YOUR OBJECTIVE » Copy out each line below verbatim, skipping any picture.
(STORED DATA)
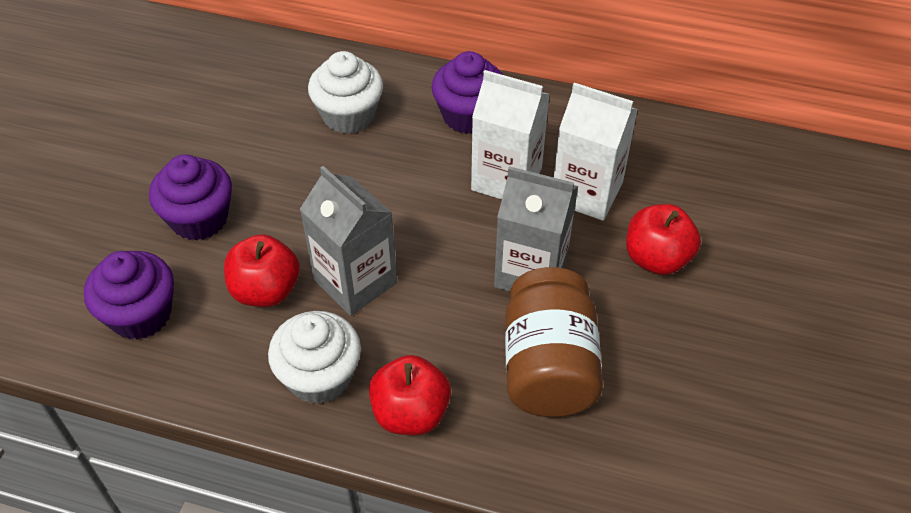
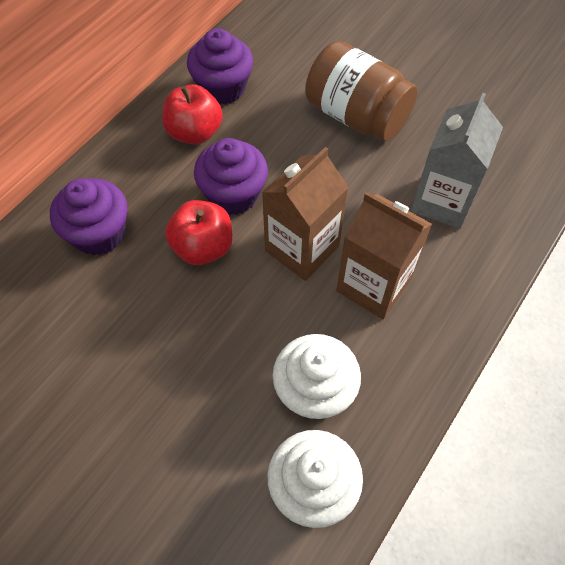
brown carton: 0 -> 2
grey carton: 2 -> 1
red apple: 3 -> 2
white carton: 2 -> 0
(End STORED DATA)
YOUR RESPONSE »
brown carton: 0 -> 2
grey carton: 2 -> 1
red apple: 3 -> 2
white carton: 2 -> 0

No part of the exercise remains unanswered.